Supplied information Start Marker
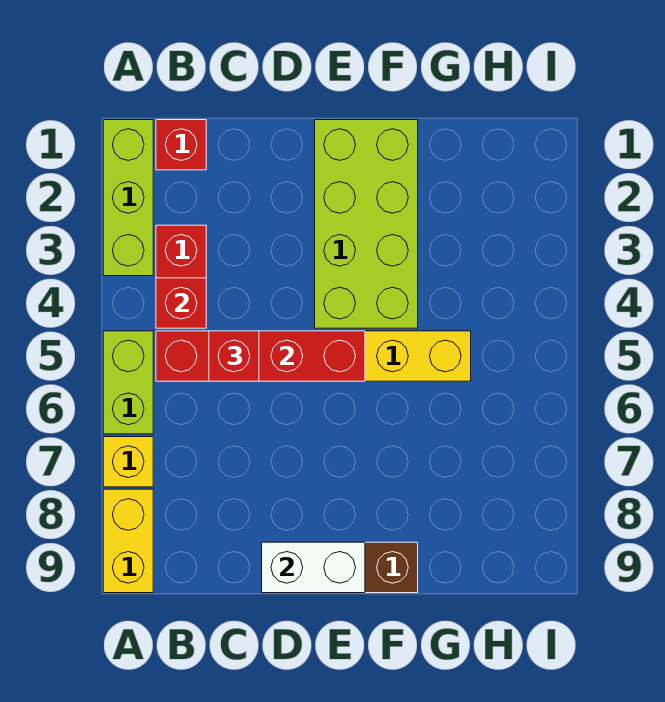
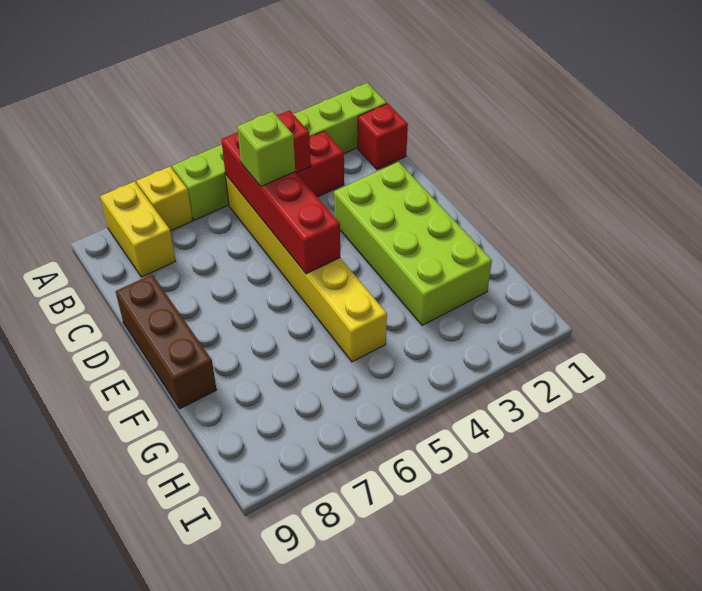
yellow brick A8:A9 level 1 -> yellow brick A8:B8 level 1
red brick C5 level 3 -> lime brick C5 level 3
white brick D9:E9 level 2 -> none
lime brick E1:F4 level 1 -> lime brick D2:G3 level 1

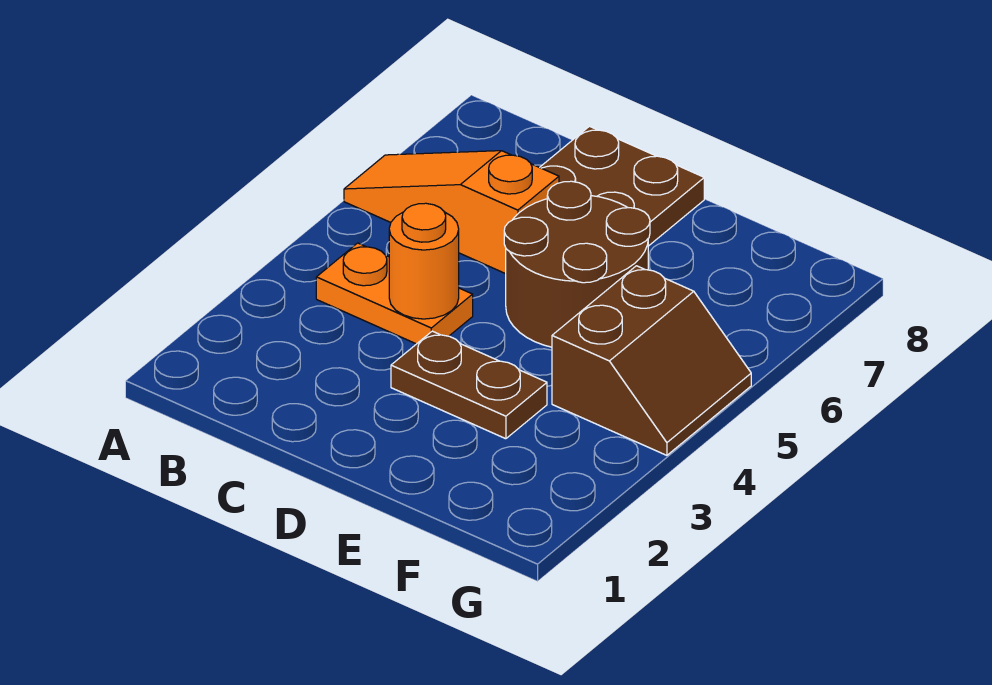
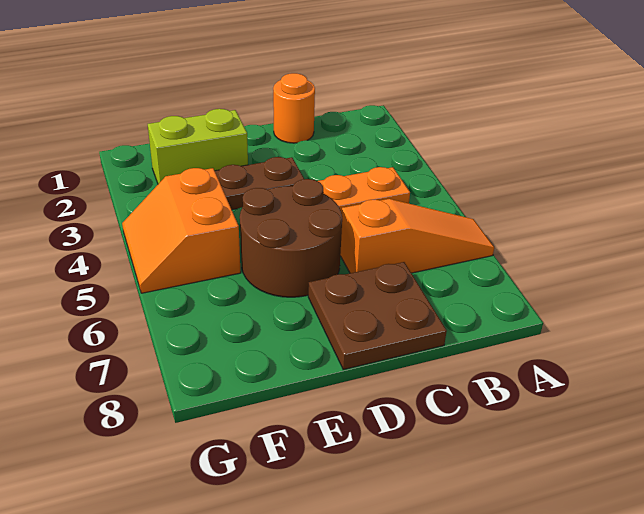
orange round brick C4 level 2 -> orange round brick C1 level 1
none -> lime brick E2:F2 level 1
brown slope F4:G5 level 1 top F -> orange slope F4:G5 level 1 top F

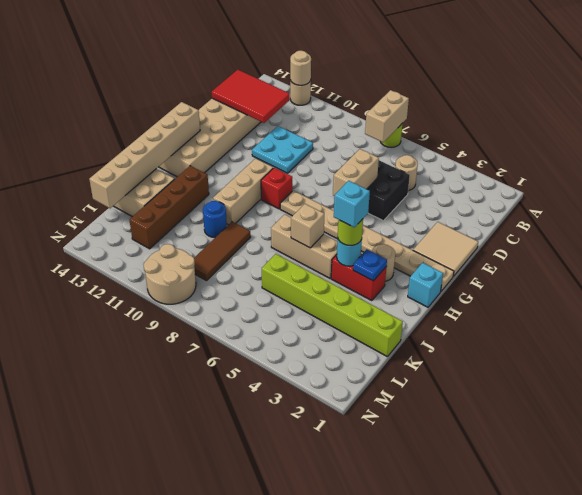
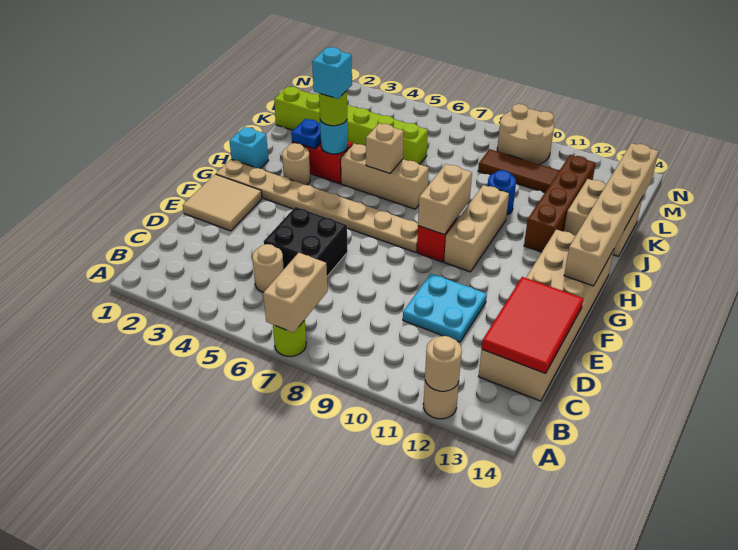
red tile C12:D14 level 2 -> red tile C13:E14 level 2
tan brick E6:F6 level 2 -> tan brick G9:H9 level 2
brown tile J9:L9 level 1 -> brown tile L9:L11 level 1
Supplied information End Marker
Determine how many lines of the material include the string "brown", and give only the resulting number.

2